Given records.
--

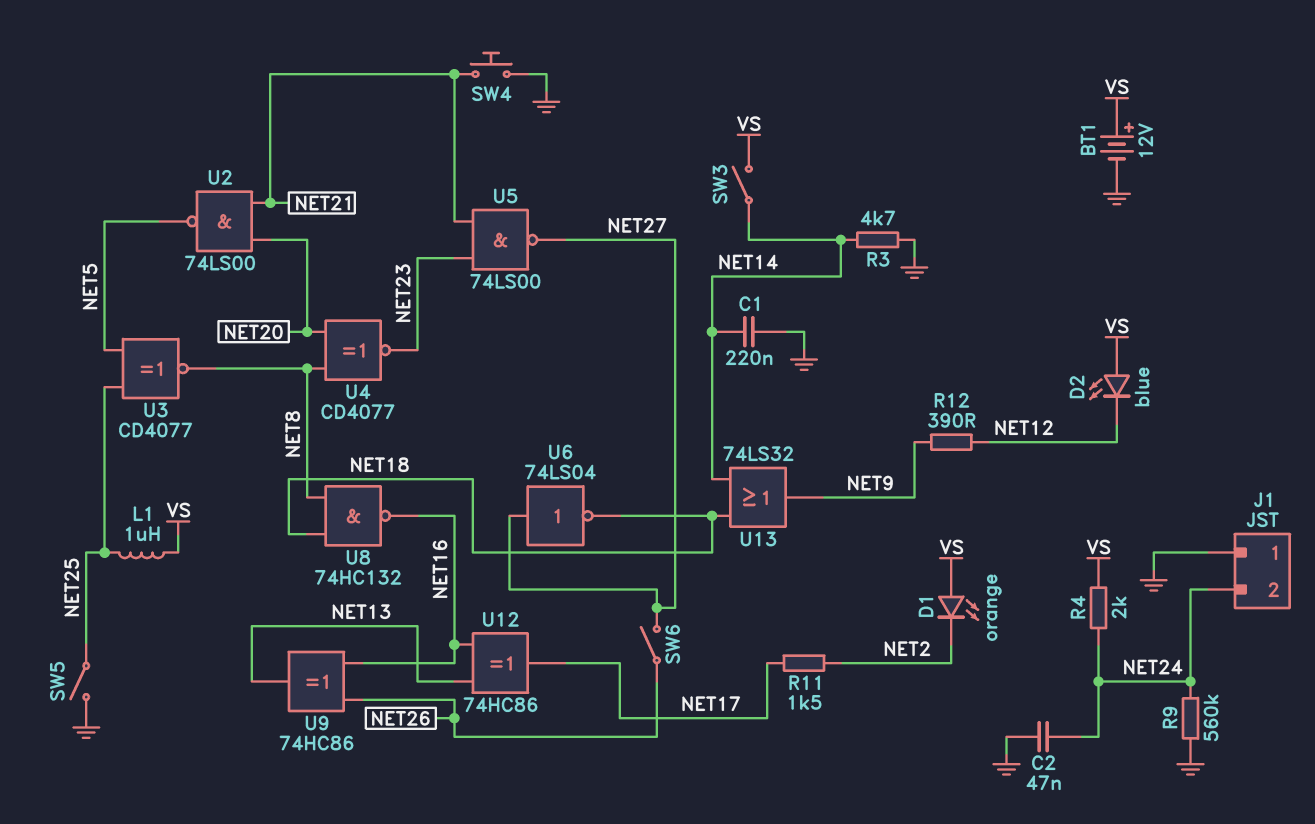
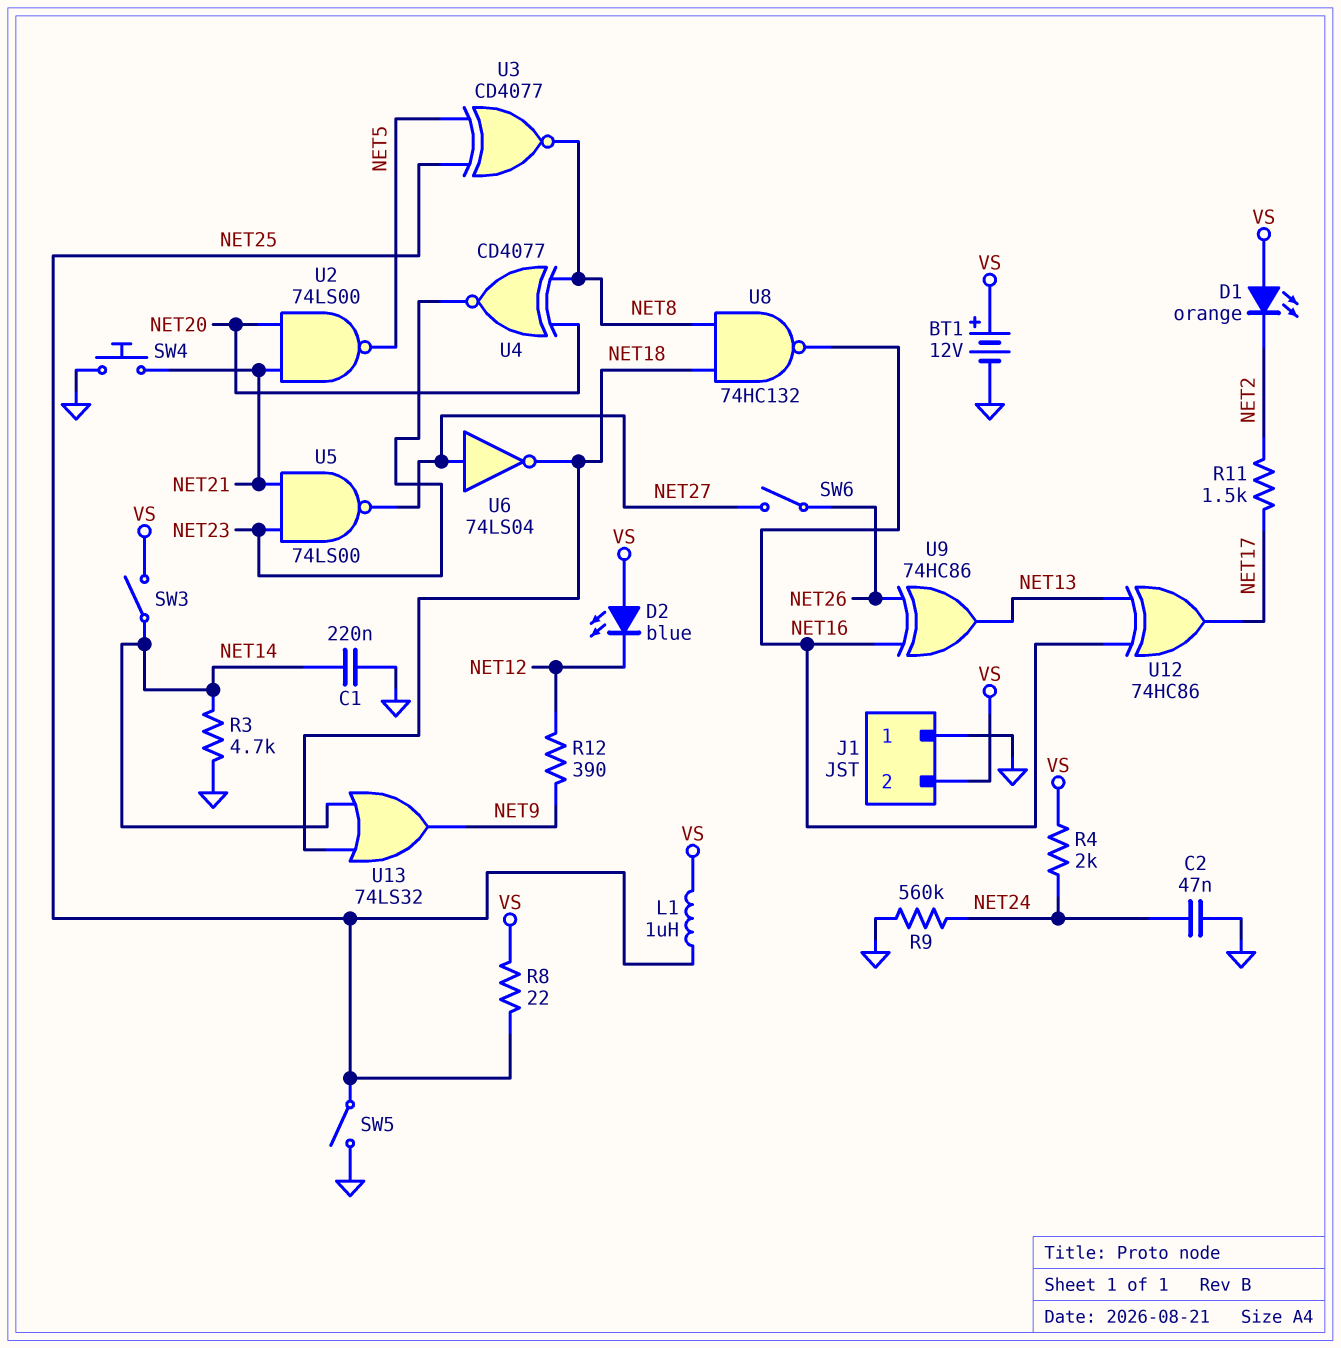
J1 pin 2: NET24 -> VS
R8: none -> 22 (NET25, VS)

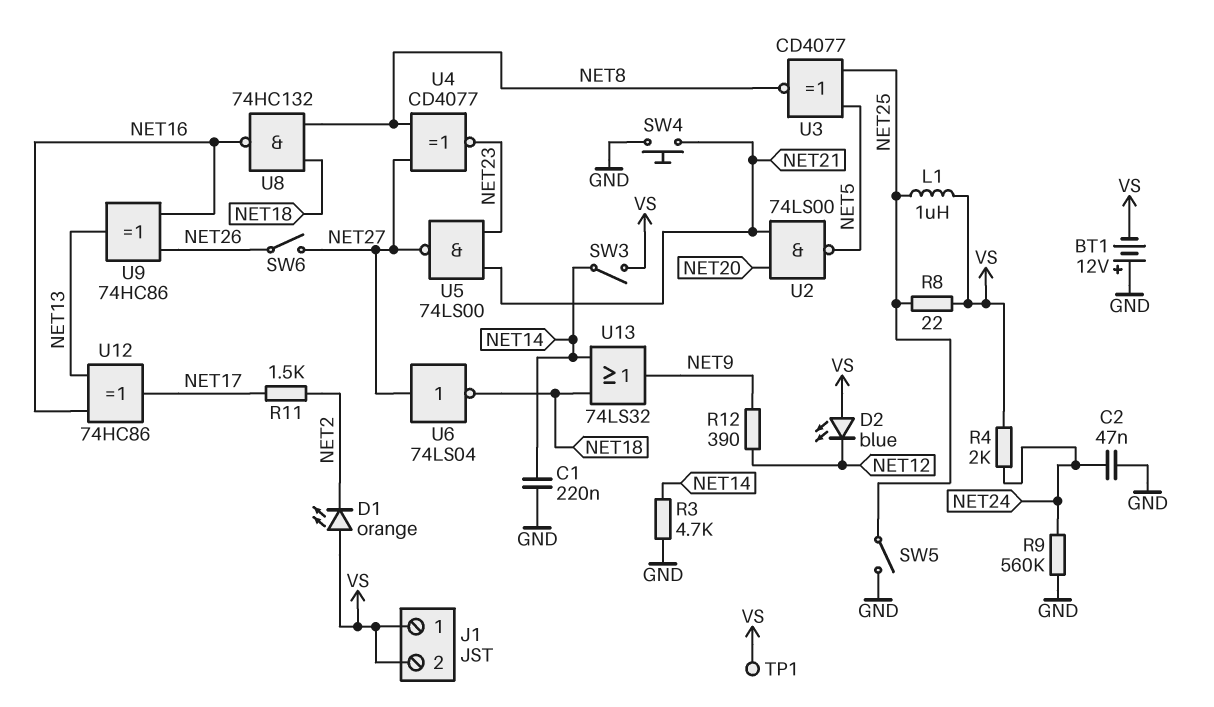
BT1: 12V (plus VS, minus GND) -> 12V (plus GND, minus VS)
J1 pin 1: GND -> VS
TP1: none -> test point (VS)
U4: XNOR CD4077 (in NET8, in NET20, out NET23) -> XNOR CD4077 (in NET8, in NET27, out NET23)

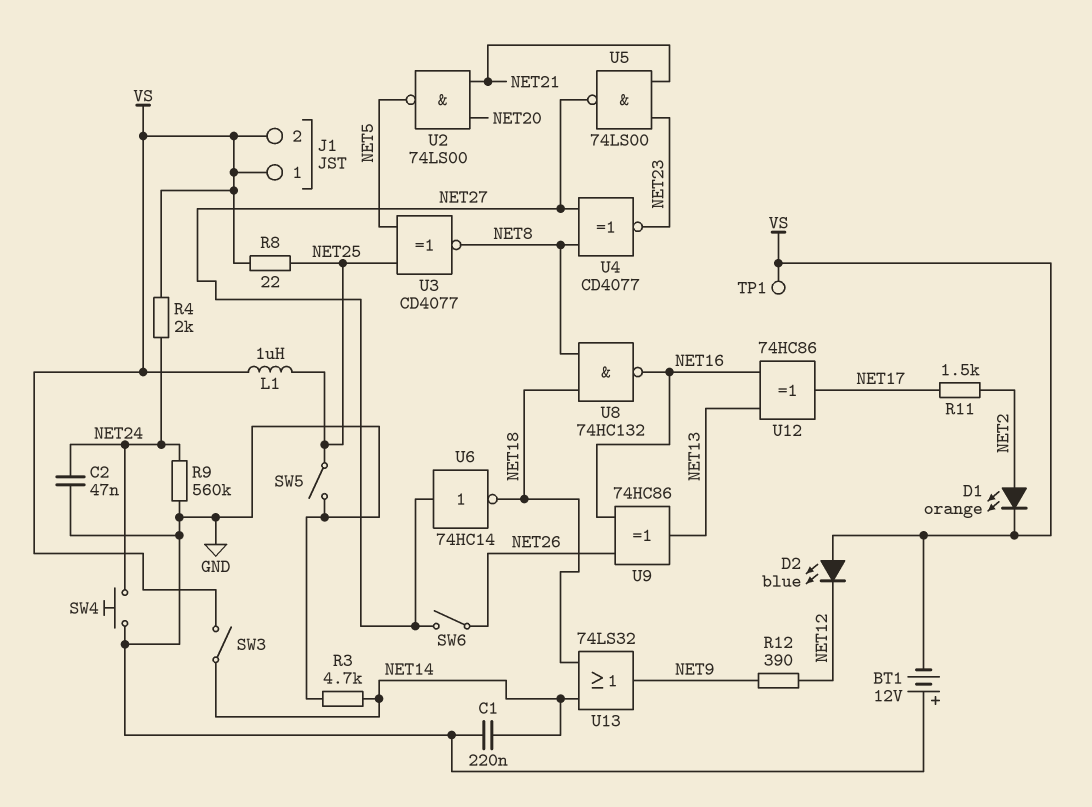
D1: LED orange (A VS, K NET2) -> LED orange (A NET2, K VS)
SW4: button (GND, NET21) -> button (GND, NET24)
U6: NOT 74LS04 (in NET27, out NET18) -> NOT 74HC14 (in NET27, out NET18)

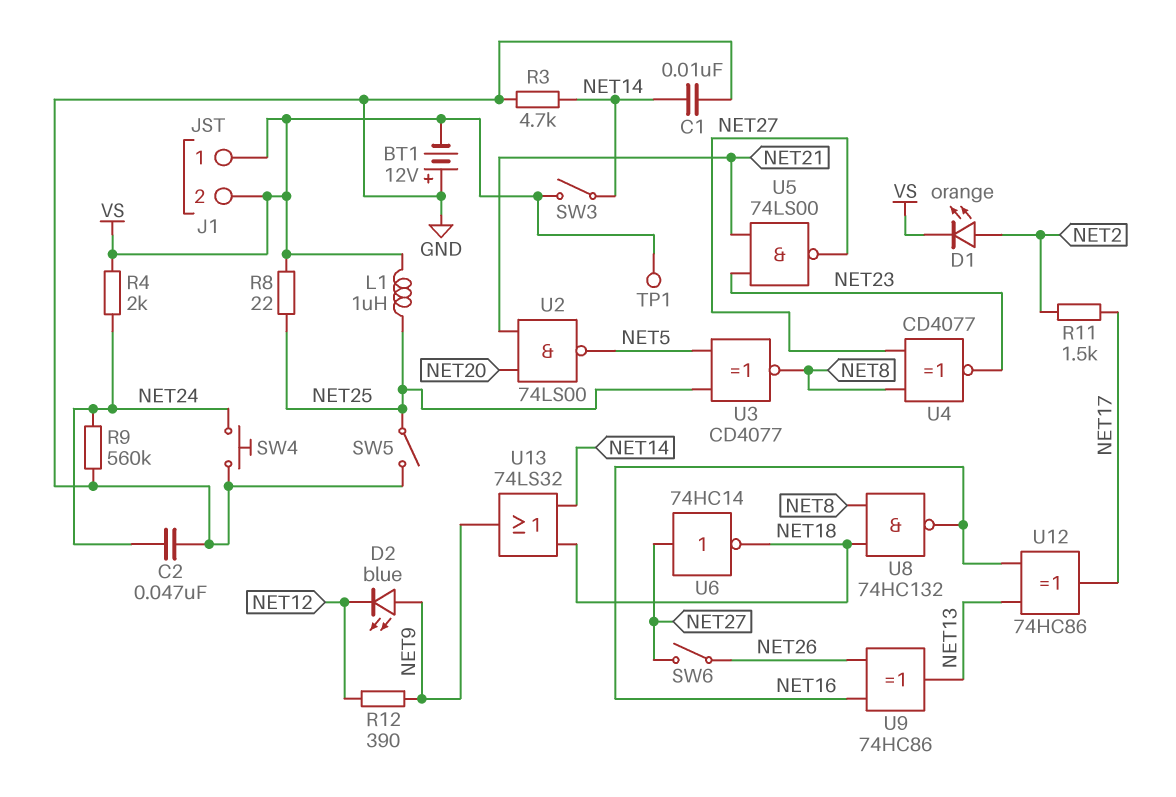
C1: 220nF (GND, NET14) -> 10nF (GND, NET14)
D2: LED blue (A VS, K NET12) -> LED blue (A NET9, K NET12)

--

Aim of the exercise.
Word for word, repeat all the data, but not its images.

Answer space.
J1 pin 2: NET24 -> VS
R8: none -> 22 (NET25, VS)

BT1: 12V (plus VS, minus GND) -> 12V (plus GND, minus VS)
J1 pin 1: GND -> VS
TP1: none -> test point (VS)
U4: XNOR CD4077 (in NET8, in NET20, out NET23) -> XNOR CD4077 (in NET8, in NET27, out NET23)

D1: LED orange (A VS, K NET2) -> LED orange (A NET2, K VS)
SW4: button (GND, NET21) -> button (GND, NET24)
U6: NOT 74LS04 (in NET27, out NET18) -> NOT 74HC14 (in NET27, out NET18)

C1: 220nF (GND, NET14) -> 10nF (GND, NET14)
D2: LED blue (A VS, K NET12) -> LED blue (A NET9, K NET12)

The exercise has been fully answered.